• **Dataset records**
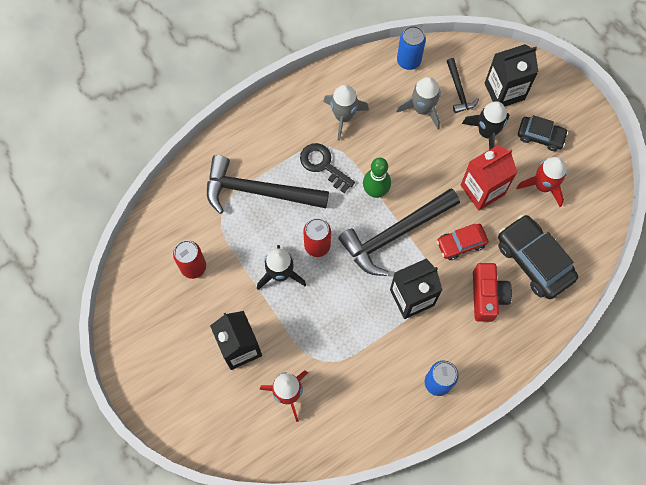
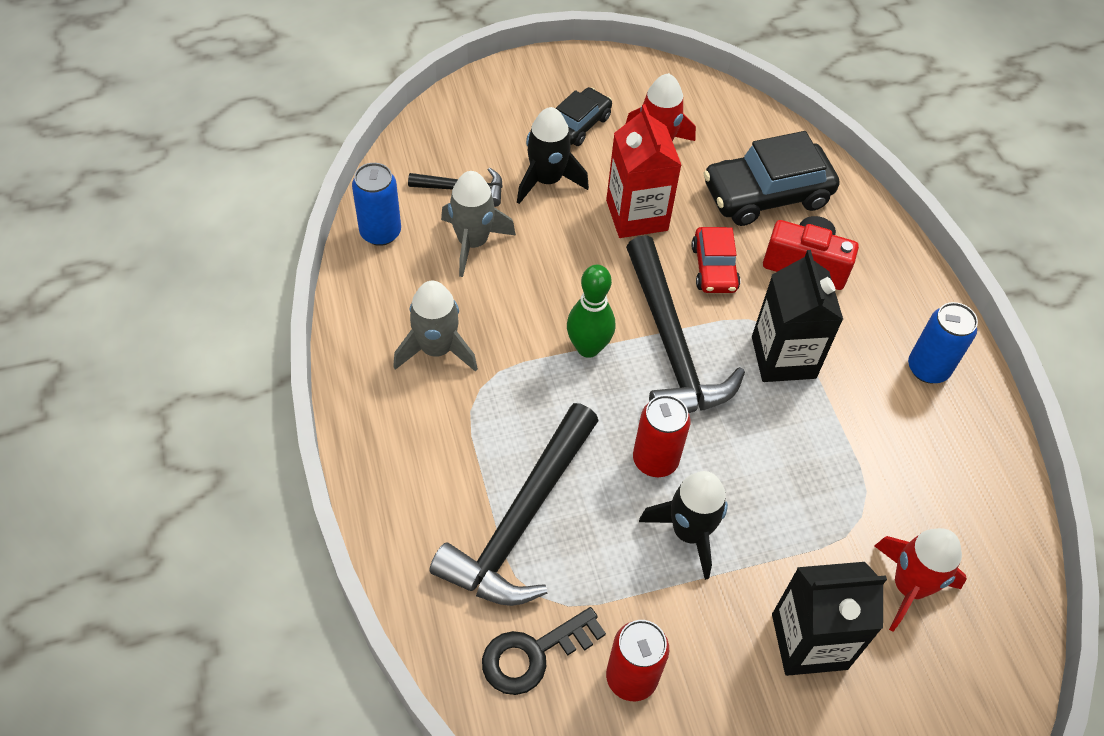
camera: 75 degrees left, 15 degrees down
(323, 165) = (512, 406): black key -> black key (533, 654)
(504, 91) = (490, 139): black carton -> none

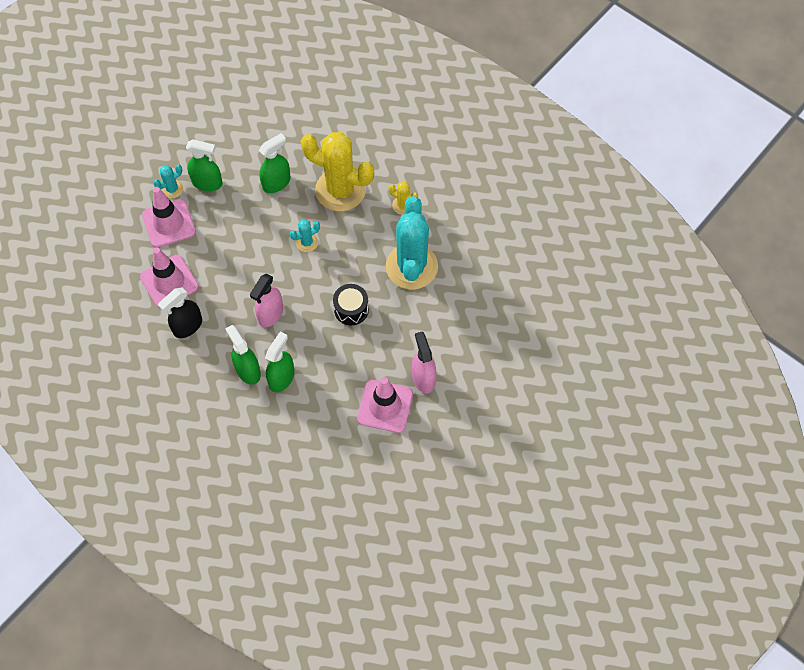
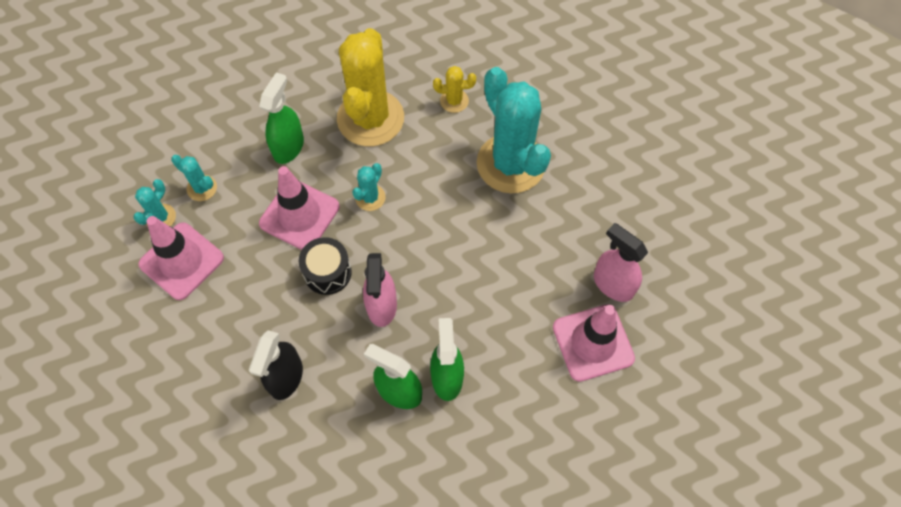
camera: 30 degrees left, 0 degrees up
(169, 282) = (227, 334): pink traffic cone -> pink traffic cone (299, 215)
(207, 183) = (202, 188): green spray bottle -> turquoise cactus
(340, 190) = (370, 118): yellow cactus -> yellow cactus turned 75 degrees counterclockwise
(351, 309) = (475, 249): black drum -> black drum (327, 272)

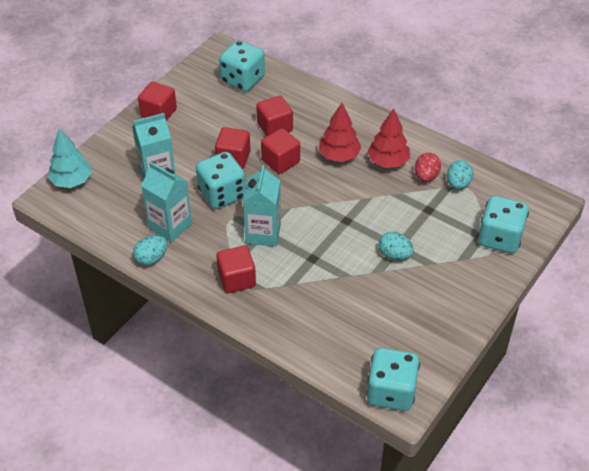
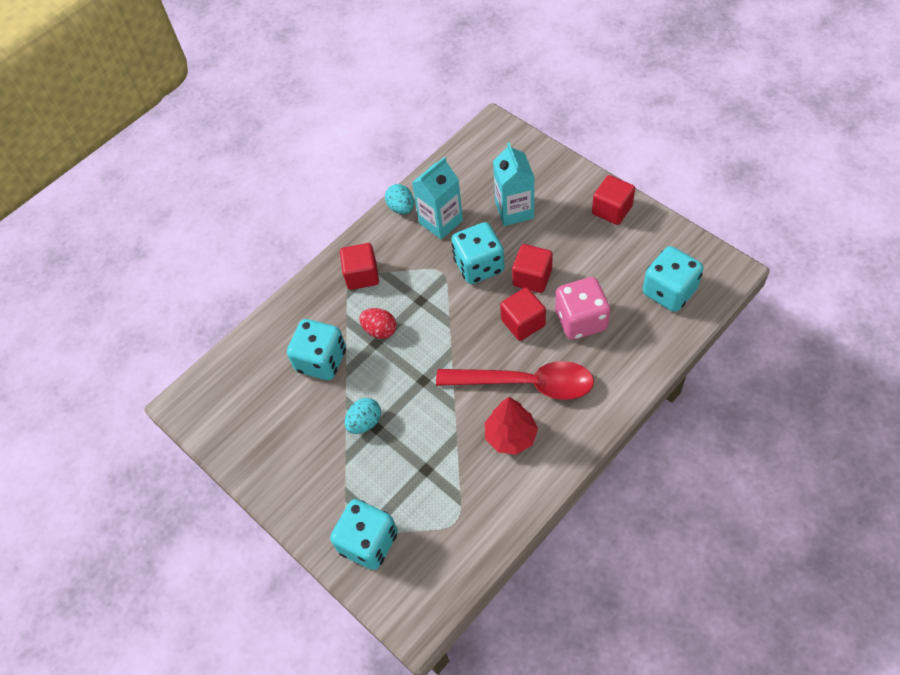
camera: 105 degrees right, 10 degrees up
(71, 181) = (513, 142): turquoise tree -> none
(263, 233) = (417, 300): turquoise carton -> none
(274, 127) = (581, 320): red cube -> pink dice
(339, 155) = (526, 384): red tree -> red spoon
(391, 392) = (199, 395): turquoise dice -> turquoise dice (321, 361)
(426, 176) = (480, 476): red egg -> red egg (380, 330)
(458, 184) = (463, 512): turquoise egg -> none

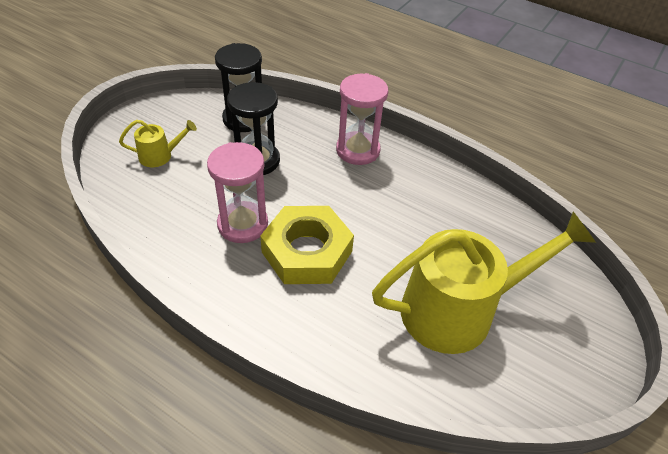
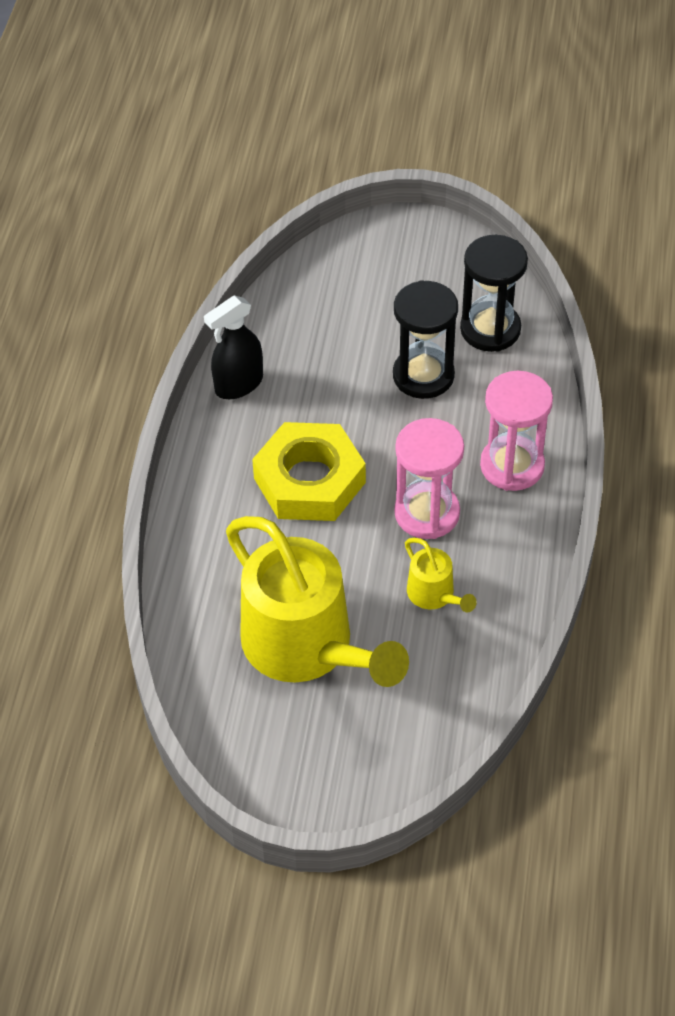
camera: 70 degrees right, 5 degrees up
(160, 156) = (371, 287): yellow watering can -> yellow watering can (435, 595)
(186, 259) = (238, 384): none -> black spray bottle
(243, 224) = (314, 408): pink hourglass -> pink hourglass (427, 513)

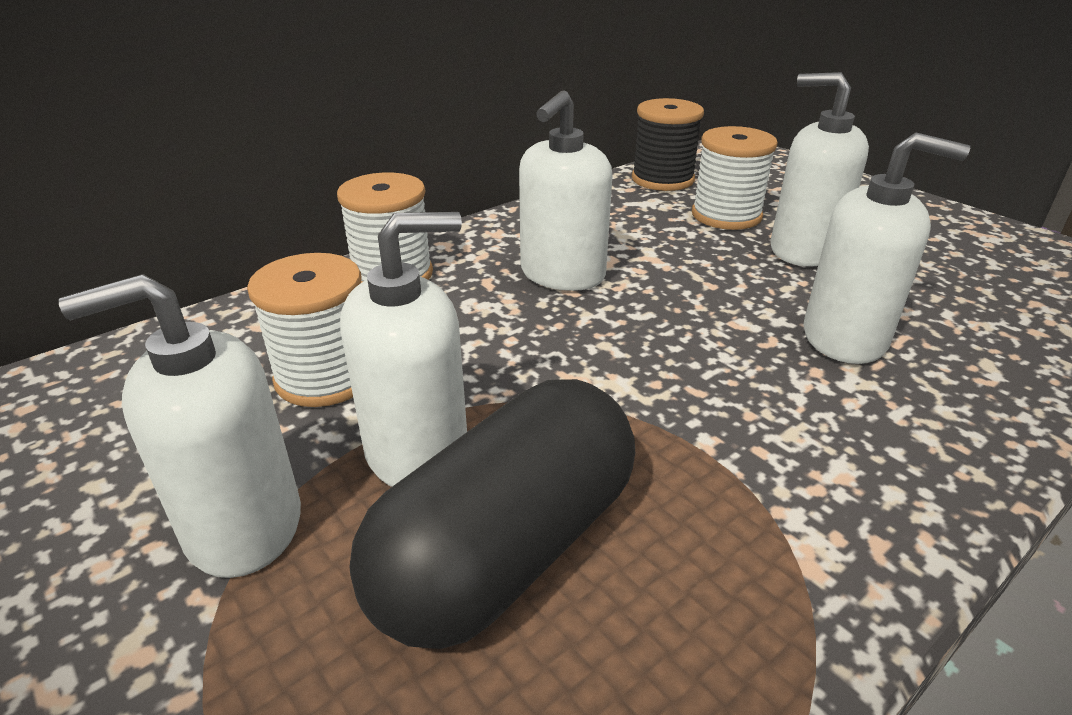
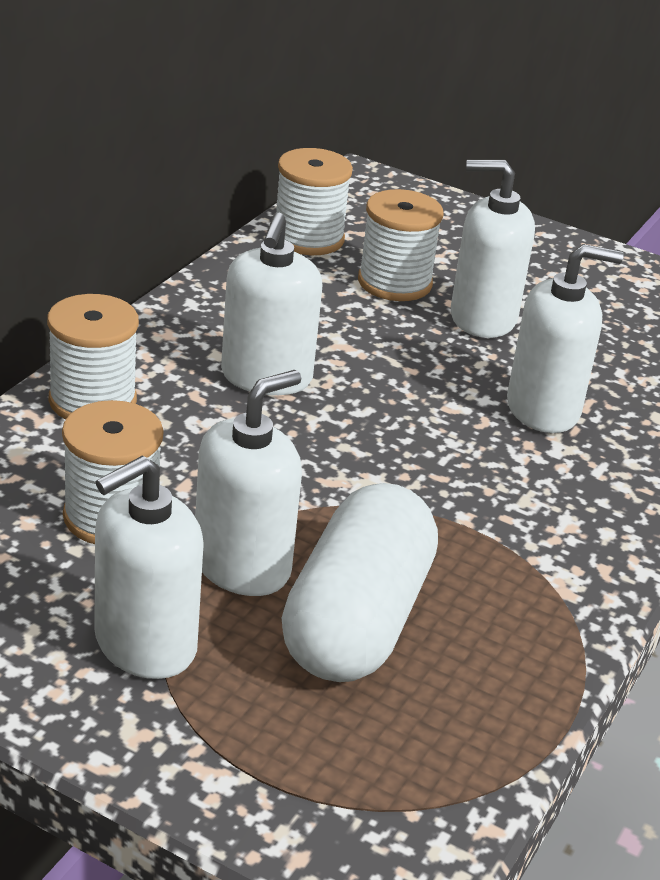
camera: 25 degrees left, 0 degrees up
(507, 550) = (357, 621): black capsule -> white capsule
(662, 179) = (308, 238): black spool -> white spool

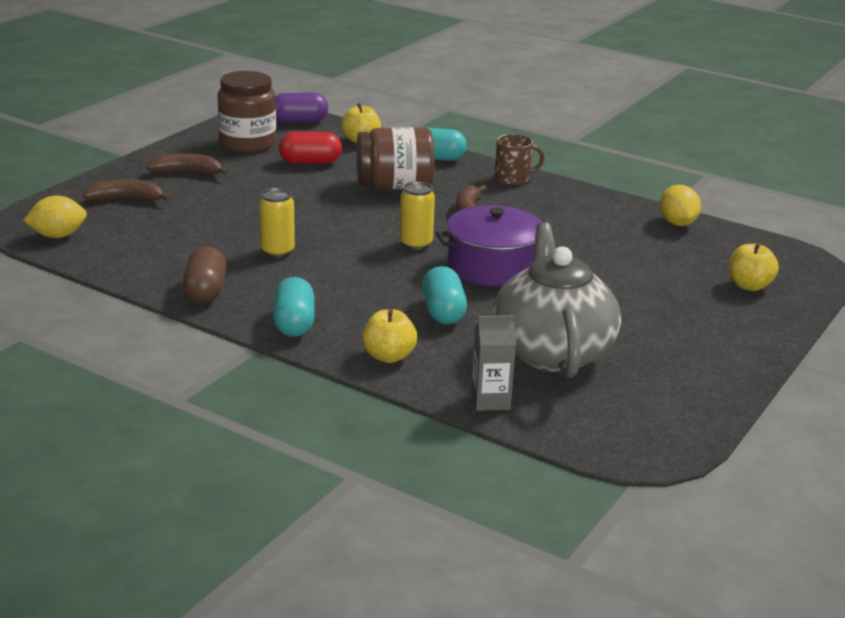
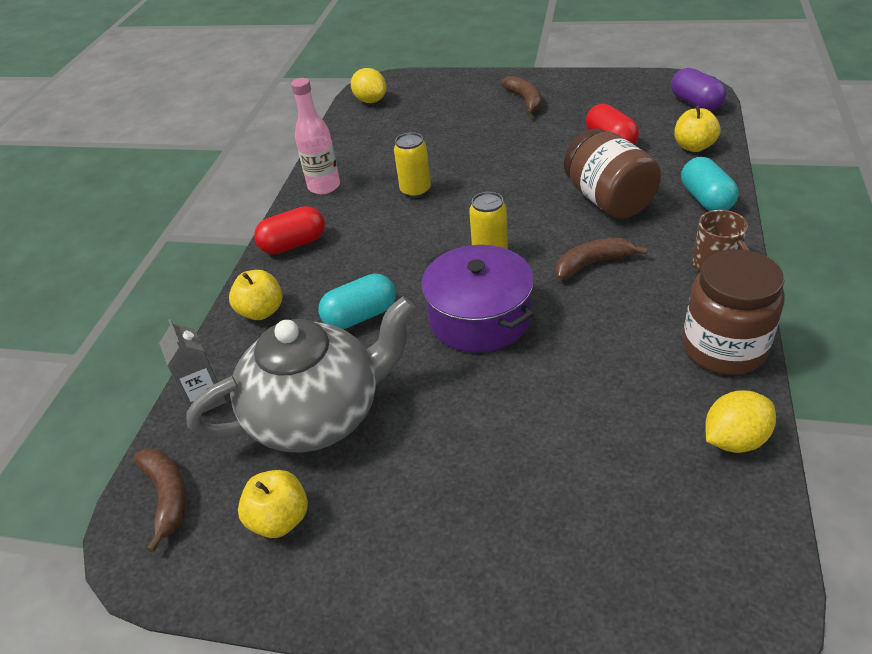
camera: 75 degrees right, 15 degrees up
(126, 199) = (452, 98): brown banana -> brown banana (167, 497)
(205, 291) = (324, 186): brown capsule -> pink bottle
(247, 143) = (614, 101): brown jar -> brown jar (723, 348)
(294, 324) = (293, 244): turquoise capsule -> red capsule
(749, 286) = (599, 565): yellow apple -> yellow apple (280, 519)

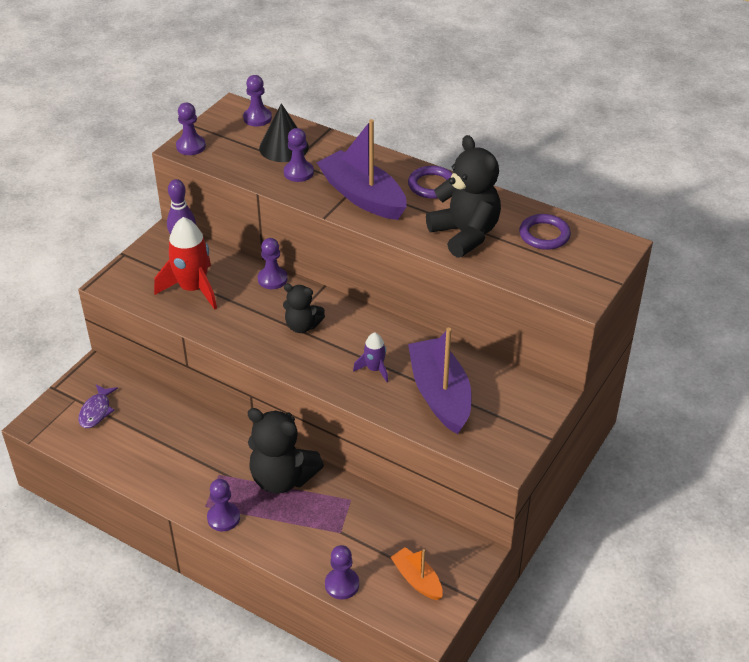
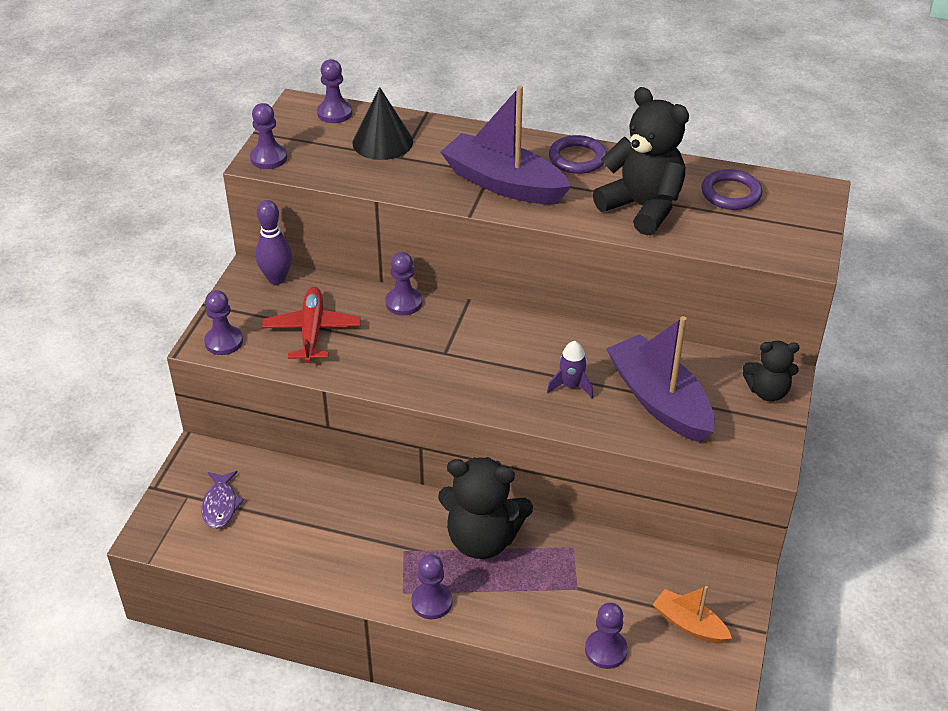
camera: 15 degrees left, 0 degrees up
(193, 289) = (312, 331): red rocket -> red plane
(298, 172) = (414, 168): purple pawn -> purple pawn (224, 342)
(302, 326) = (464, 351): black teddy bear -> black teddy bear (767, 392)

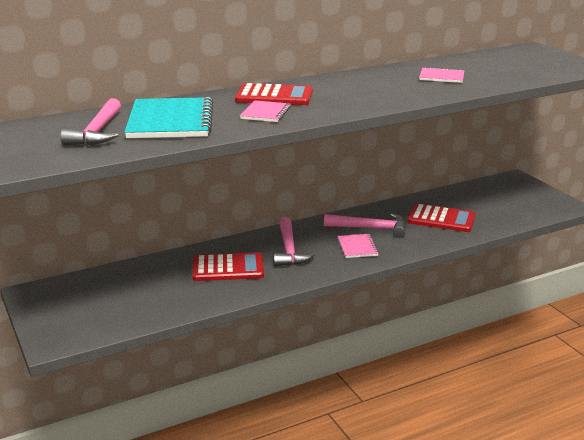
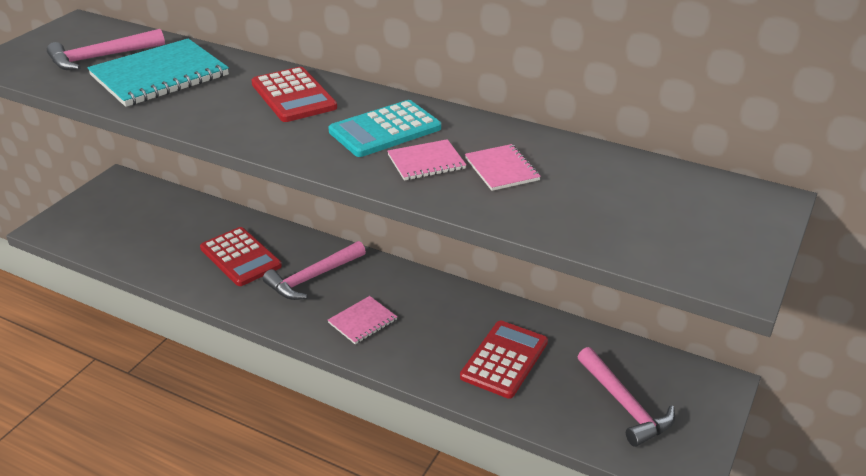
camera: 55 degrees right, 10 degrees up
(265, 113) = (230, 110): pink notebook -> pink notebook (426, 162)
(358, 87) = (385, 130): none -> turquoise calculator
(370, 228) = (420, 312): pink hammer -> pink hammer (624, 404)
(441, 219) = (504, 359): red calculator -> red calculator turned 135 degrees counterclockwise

• **Problem details**
Would you set down the entries exactly as given, minus their pictures?

• **Written answer**
camera: 75 degrees left, 15 degrees down
(323, 165) = (512, 406): black key -> black key (533, 654)
(504, 91) = (490, 139): black carton -> none

camera: 30 degrees left, 0 degrees up
(169, 282) = (227, 334): pink traffic cone -> pink traffic cone (299, 215)
(207, 183) = (202, 188): green spray bottle -> turquoise cactus
(340, 190) = (370, 118): yellow cactus -> yellow cactus turned 75 degrees counterclockwise
(351, 309) = (475, 249): black drum -> black drum (327, 272)

camera: 105 degrees right, 10 degrees up
(71, 181) = (513, 142): turquoise tree -> none
(263, 233) = (417, 300): turquoise carton -> none
(274, 127) = (581, 320): red cube -> pink dice
(339, 155) = (526, 384): red tree -> red spoon
(391, 392) = (199, 395): turquoise dice -> turquoise dice (321, 361)
(426, 176) = (480, 476): red egg -> red egg (380, 330)
(458, 184) = (463, 512): turquoise egg -> none

camera: 70 degrees right, 5 degrees up
(160, 156) = (371, 287): yellow watering can -> yellow watering can (435, 595)
(186, 259) = (238, 384): none -> black spray bottle
(243, 224) = (314, 408): pink hourglass -> pink hourglass (427, 513)

camera: 25 degrees left, 0 degrees up
(507, 550) = (357, 621): black capsule -> white capsule
(662, 179) = (308, 238): black spool -> white spool

camera: 75 degrees right, 15 degrees up
(126, 199) = (452, 98): brown banana -> brown banana (167, 497)
(205, 291) = (324, 186): brown capsule -> pink bottle
(247, 143) = (614, 101): brown jar -> brown jar (723, 348)
(294, 324) = (293, 244): turquoise capsule -> red capsule
(749, 286) = (599, 565): yellow apple -> yellow apple (280, 519)

camera: 15 degrees left, 0 degrees up
(193, 289) = (312, 331): red rocket -> red plane
(298, 172) = (414, 168): purple pawn -> purple pawn (224, 342)
(302, 326) = (464, 351): black teddy bear -> black teddy bear (767, 392)

camera: 55 degrees right, 10 degrees up
(265, 113) = (230, 110): pink notebook -> pink notebook (426, 162)
(358, 87) = (385, 130): none -> turquoise calculator
(370, 228) = (420, 312): pink hammer -> pink hammer (624, 404)
(441, 219) = (504, 359): red calculator -> red calculator turned 135 degrees counterclockwise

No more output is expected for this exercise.